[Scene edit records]
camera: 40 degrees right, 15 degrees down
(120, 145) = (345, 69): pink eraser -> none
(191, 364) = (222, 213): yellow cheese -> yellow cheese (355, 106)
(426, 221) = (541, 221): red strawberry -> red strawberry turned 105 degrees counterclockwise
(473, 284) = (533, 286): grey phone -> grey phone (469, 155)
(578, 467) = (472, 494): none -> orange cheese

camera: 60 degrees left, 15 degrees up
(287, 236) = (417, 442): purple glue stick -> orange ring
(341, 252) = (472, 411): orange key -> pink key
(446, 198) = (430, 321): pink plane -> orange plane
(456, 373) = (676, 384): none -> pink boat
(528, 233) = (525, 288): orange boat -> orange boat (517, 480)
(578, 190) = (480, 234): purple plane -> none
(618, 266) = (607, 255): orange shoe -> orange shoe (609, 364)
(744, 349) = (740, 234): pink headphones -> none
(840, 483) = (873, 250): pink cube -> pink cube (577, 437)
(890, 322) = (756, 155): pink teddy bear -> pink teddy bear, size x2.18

• [Exercise objective] Begin at the line containing "(618, 266) = (607, 255): orange" and reproduce each line through the end of the records above.

• [Response below]
(618, 266) = (607, 255): orange shoe -> orange shoe (609, 364)
(744, 349) = (740, 234): pink headphones -> none
(840, 483) = (873, 250): pink cube -> pink cube (577, 437)
(890, 322) = (756, 155): pink teddy bear -> pink teddy bear, size x2.18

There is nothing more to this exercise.